Instructions for the task
From the records below, transcribe only the lines running from the one with "(680, 268) = (95, 116): brown" through the one with "camera: 65 degrees left, 5 degrees down". Keep both of those end lines.

Data for processing
• • • •
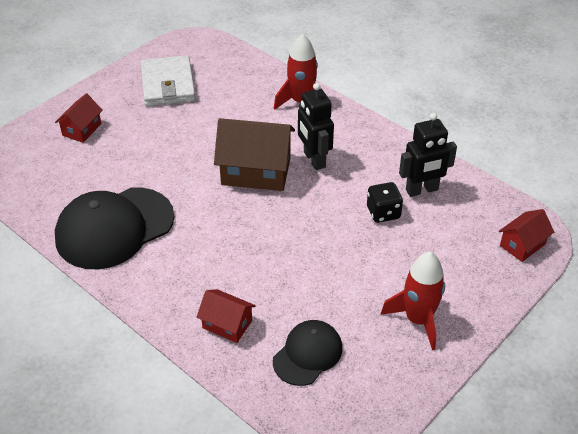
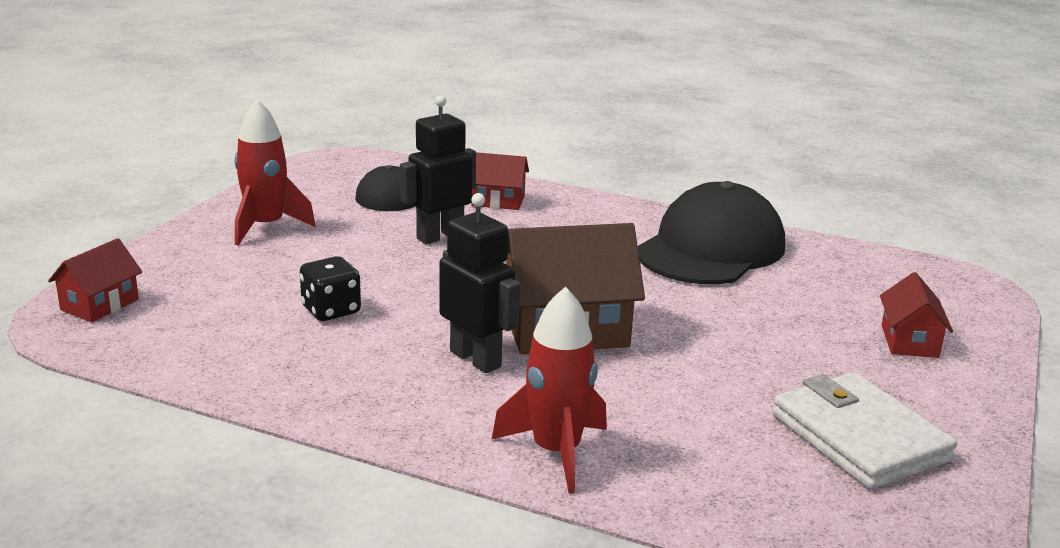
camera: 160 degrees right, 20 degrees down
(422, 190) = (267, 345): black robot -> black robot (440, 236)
• • • •
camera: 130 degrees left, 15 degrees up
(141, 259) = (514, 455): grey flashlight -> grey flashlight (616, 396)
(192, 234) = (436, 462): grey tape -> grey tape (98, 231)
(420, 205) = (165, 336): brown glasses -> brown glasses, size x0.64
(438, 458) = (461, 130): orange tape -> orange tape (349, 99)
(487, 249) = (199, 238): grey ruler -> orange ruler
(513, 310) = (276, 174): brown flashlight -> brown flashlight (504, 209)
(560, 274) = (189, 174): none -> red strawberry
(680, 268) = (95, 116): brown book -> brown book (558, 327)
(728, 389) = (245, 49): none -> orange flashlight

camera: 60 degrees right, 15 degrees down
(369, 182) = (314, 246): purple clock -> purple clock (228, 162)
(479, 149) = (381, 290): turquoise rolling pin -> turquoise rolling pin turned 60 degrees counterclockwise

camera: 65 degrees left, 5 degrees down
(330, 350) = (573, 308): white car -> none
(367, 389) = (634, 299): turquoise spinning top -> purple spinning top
• • • •
Exercise result
(680, 268) = (95, 116): brown book -> brown book (558, 327)
(728, 389) = (245, 49): none -> orange flashlight

camera: 60 degrees right, 15 degrees down
(369, 182) = (314, 246): purple clock -> purple clock (228, 162)
(479, 149) = (381, 290): turquoise rolling pin -> turquoise rolling pin turned 60 degrees counterclockwise

camera: 65 degrees left, 5 degrees down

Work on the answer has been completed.